Exercise details: Beneath this line are the data; copy exactly the part of them that opens with the line containing "black brick H3:H4" and closes with the line containing "black brick H12", and only that part.

═════ Excerpted records

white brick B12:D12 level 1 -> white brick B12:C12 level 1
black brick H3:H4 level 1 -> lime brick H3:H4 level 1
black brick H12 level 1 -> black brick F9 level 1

══════════
═════ Excerpted records

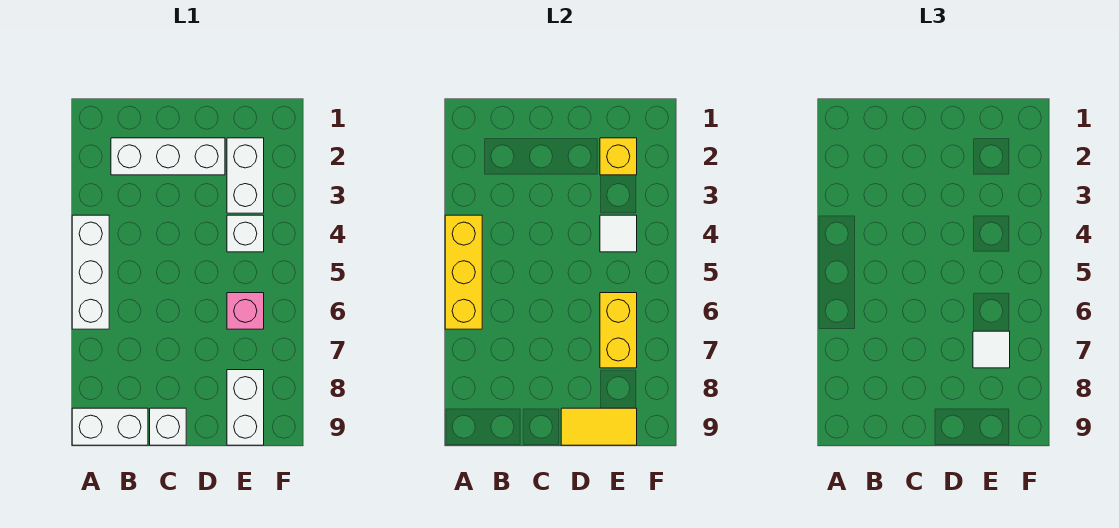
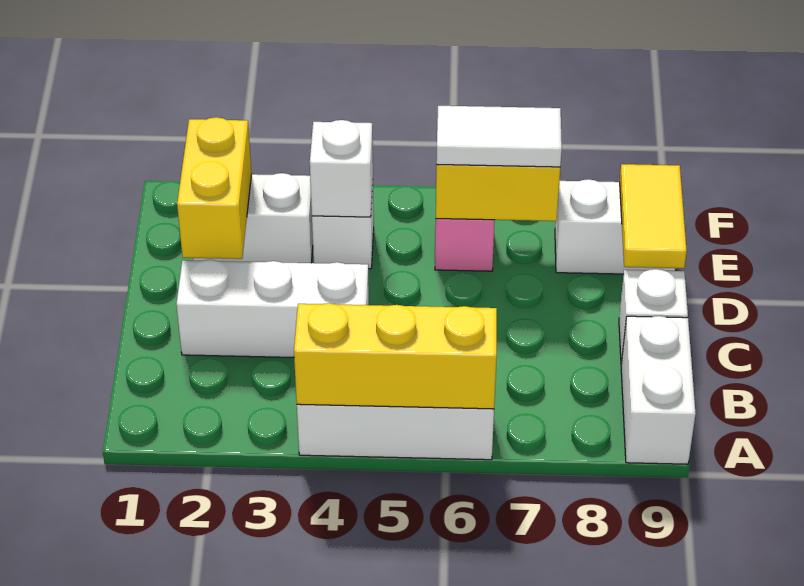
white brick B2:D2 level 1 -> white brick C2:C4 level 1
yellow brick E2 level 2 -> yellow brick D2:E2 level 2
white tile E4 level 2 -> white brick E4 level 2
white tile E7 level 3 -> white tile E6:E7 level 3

══════════

Solution to the problem:
black brick H3:H4 level 1 -> lime brick H3:H4 level 1
black brick H12 level 1 -> black brick F9 level 1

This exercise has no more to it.